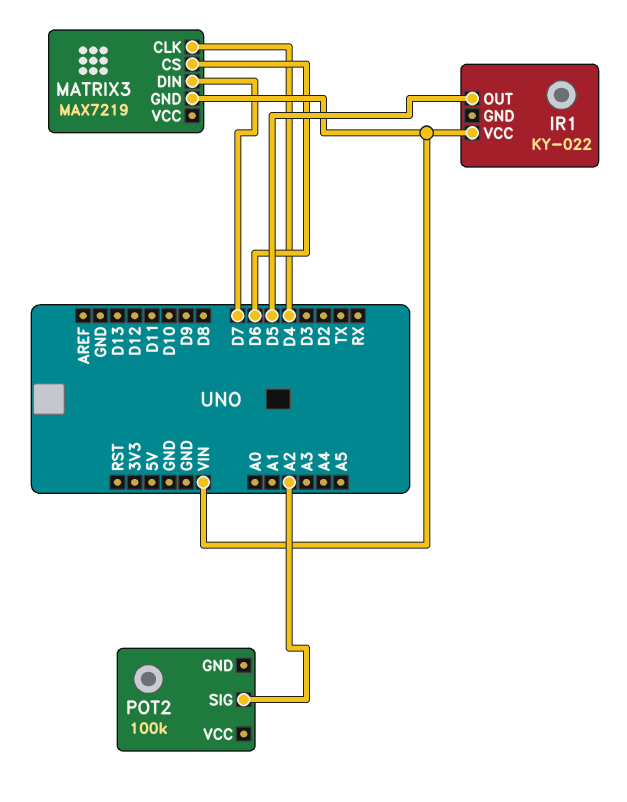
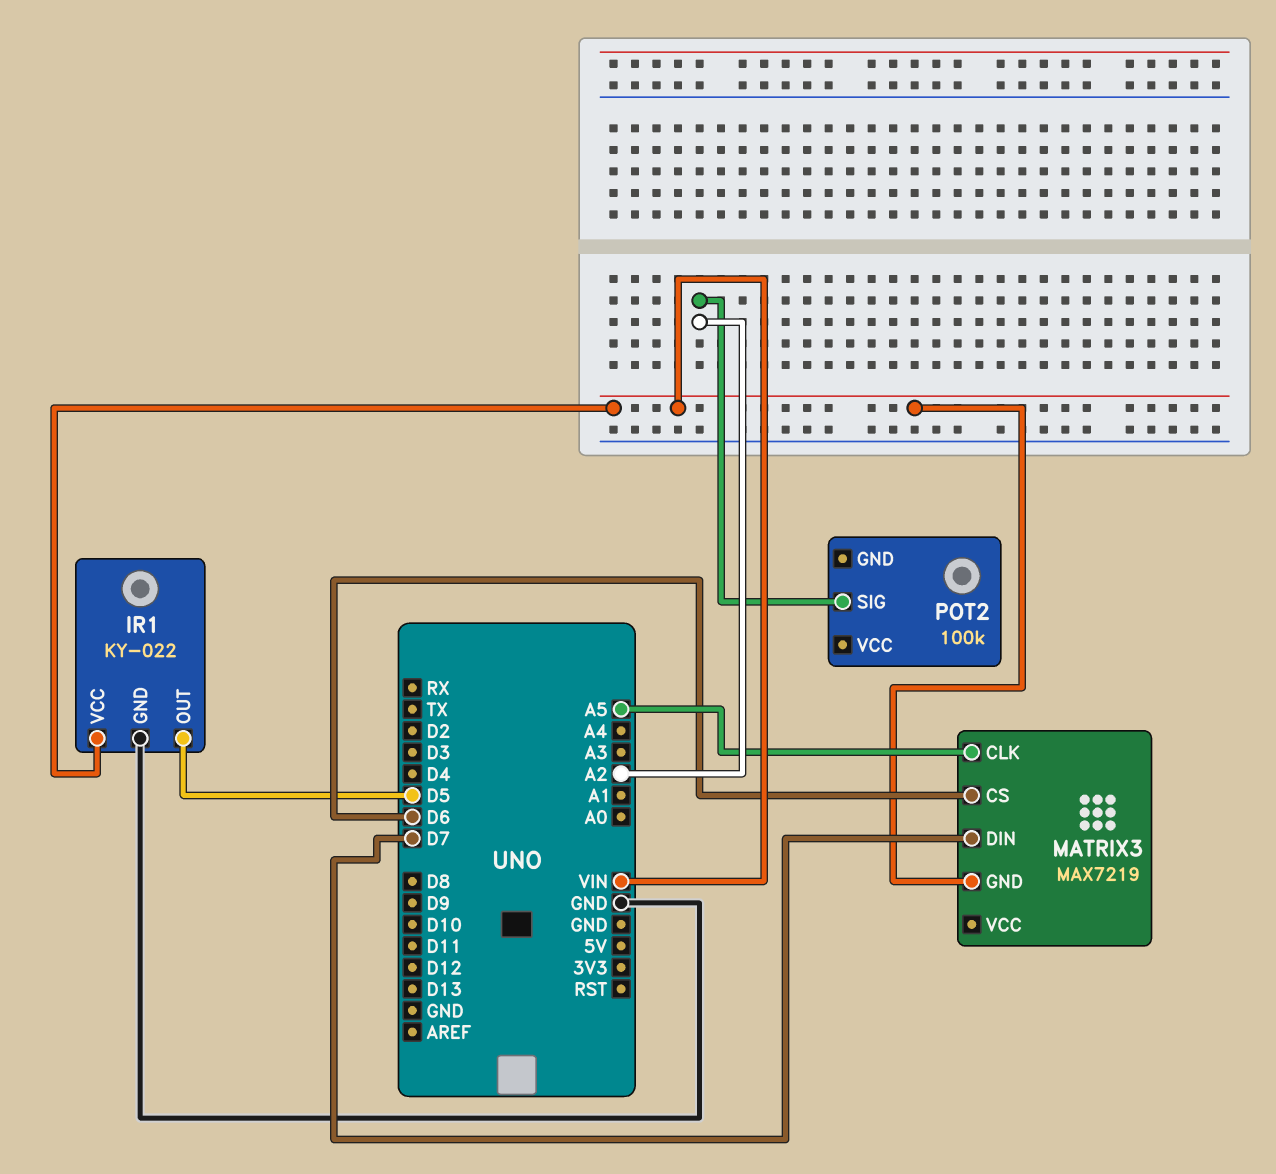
IR1 pin GND: none -> GND
MATRIX3 pin CLK: D4 -> A5

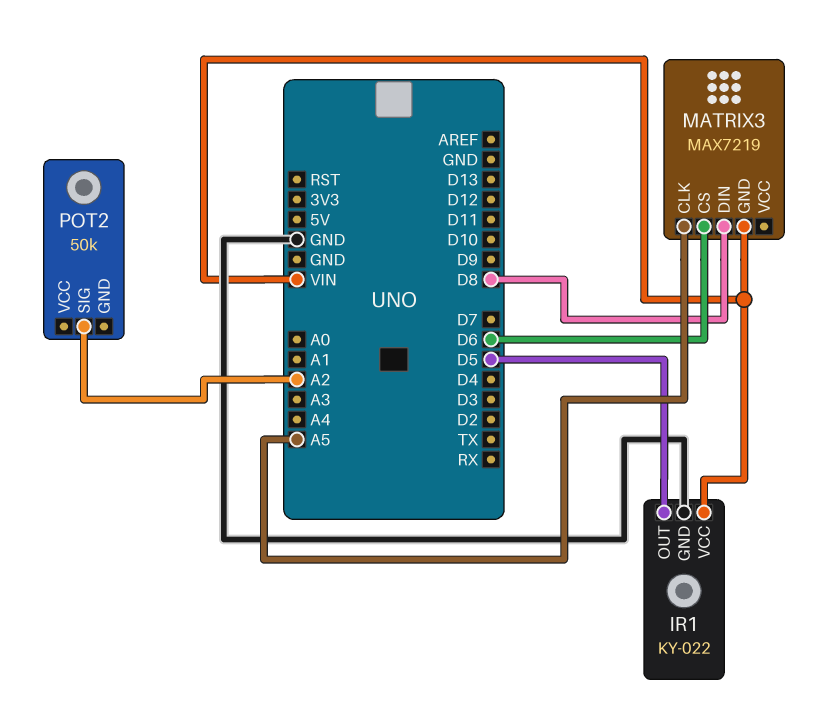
MATRIX3 pin DIN: D7 -> D8
POT2: 100k -> 50k

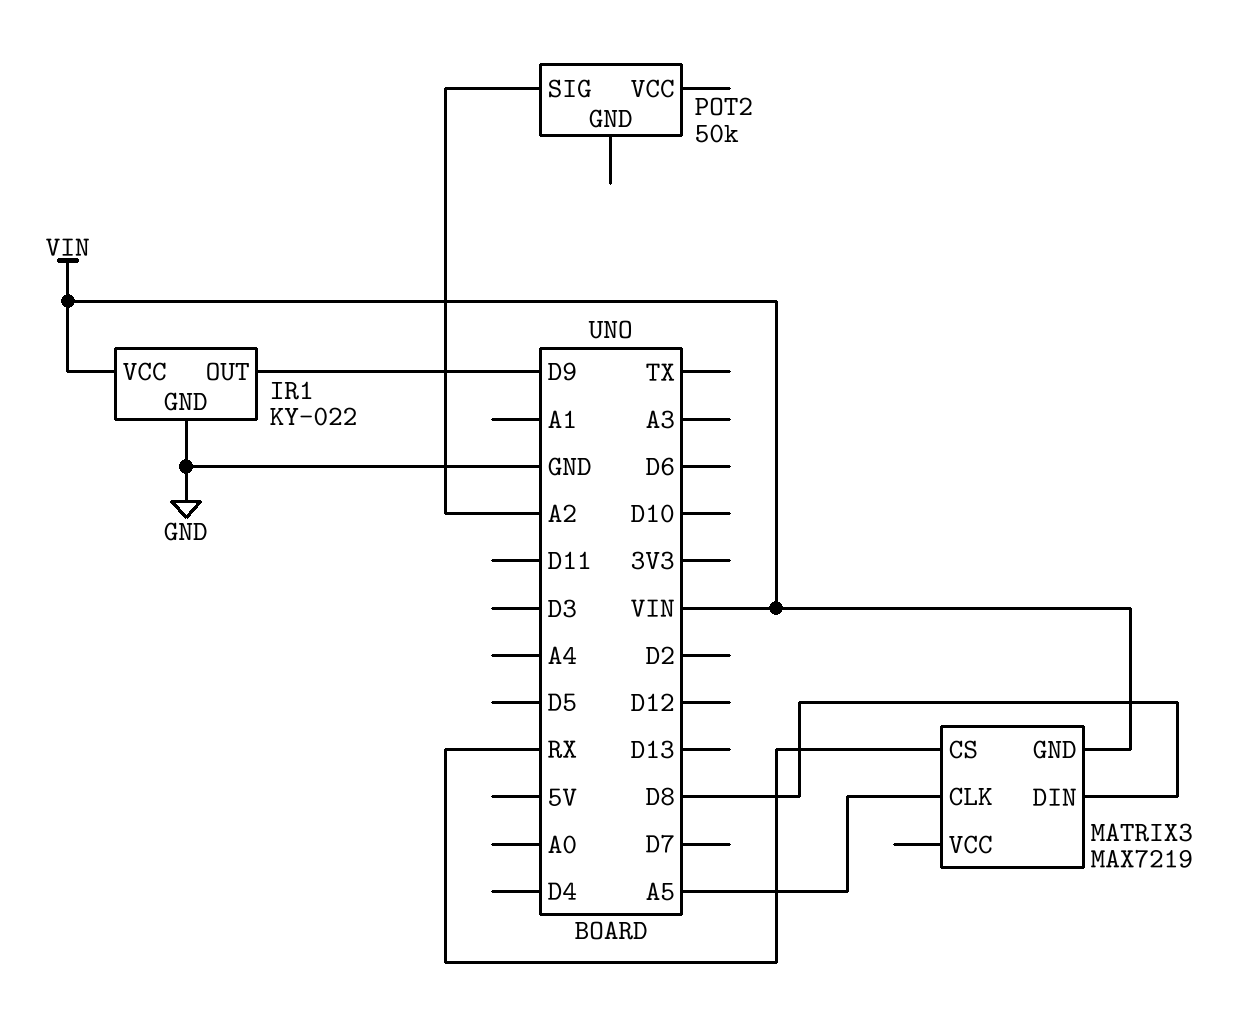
IR1 pin OUT: D5 -> D9
MATRIX3 pin CS: D6 -> RX

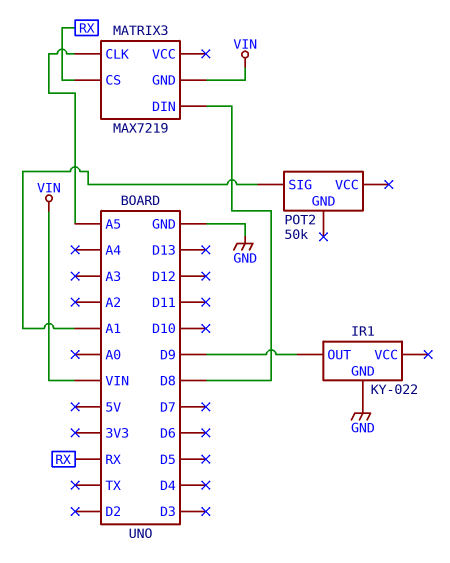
IR1 pin VCC: VIN -> none
POT2 pin SIG: A2 -> A1

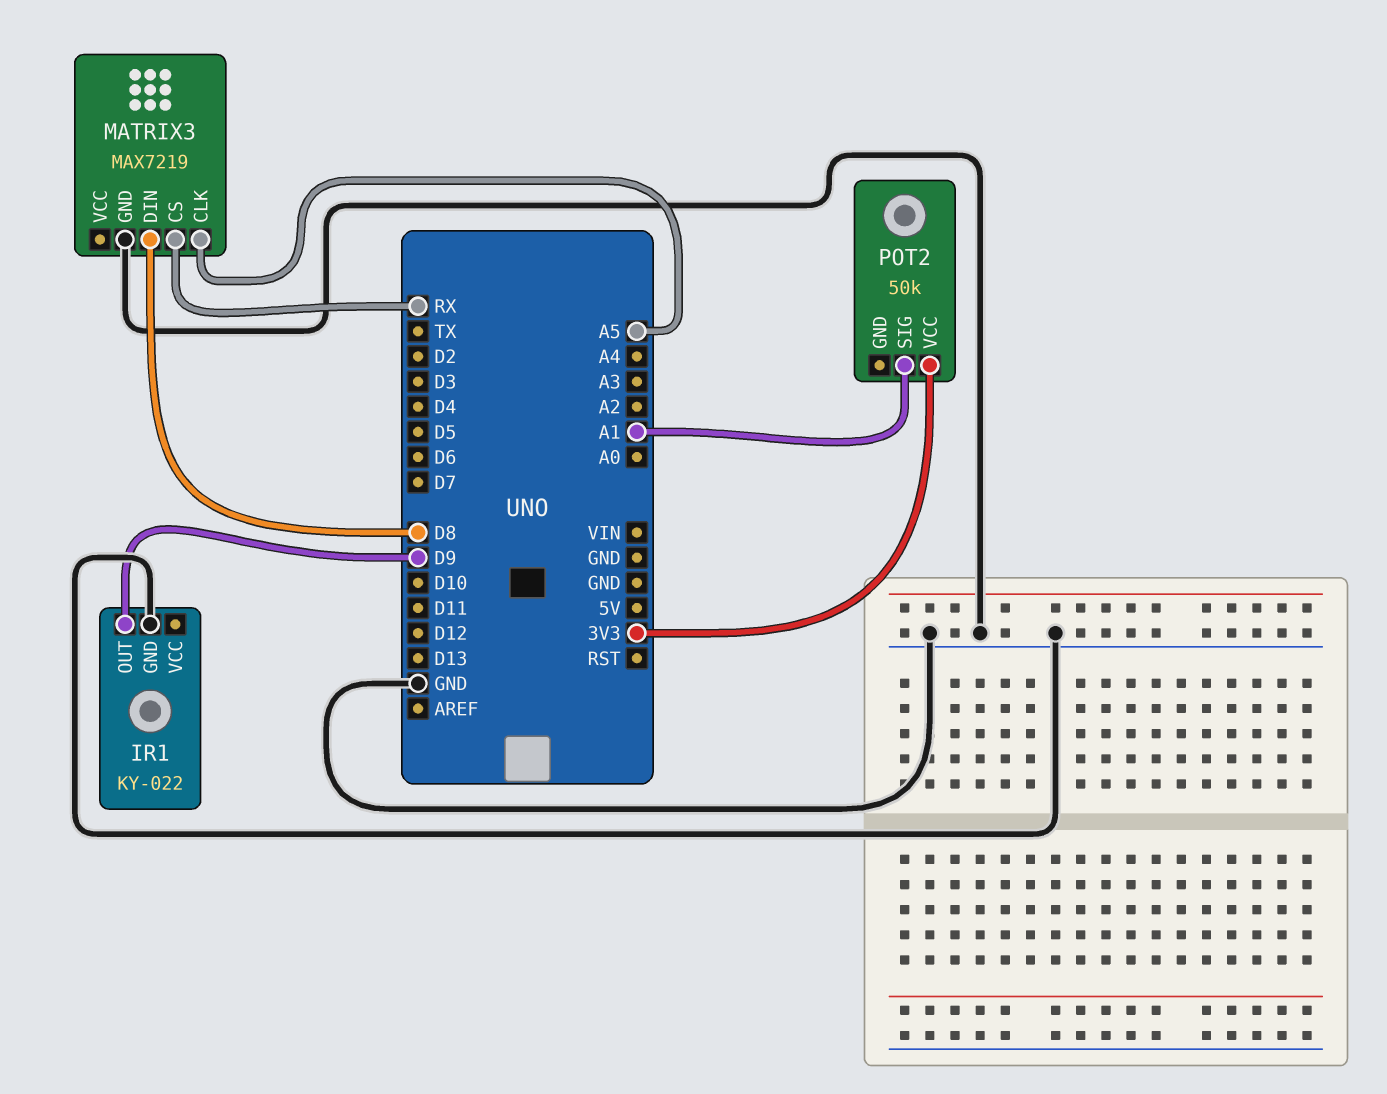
MATRIX3 pin GND: VIN -> GND
POT2 pin VCC: none -> 3V3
****
- **Action item**: Should the entries hold any pictures, please omit those and print the remaining text exactly.

- **Your solution**:
IR1 pin GND: none -> GND
MATRIX3 pin CLK: D4 -> A5

MATRIX3 pin DIN: D7 -> D8
POT2: 100k -> 50k

IR1 pin OUT: D5 -> D9
MATRIX3 pin CS: D6 -> RX

IR1 pin VCC: VIN -> none
POT2 pin SIG: A2 -> A1

MATRIX3 pin GND: VIN -> GND
POT2 pin VCC: none -> 3V3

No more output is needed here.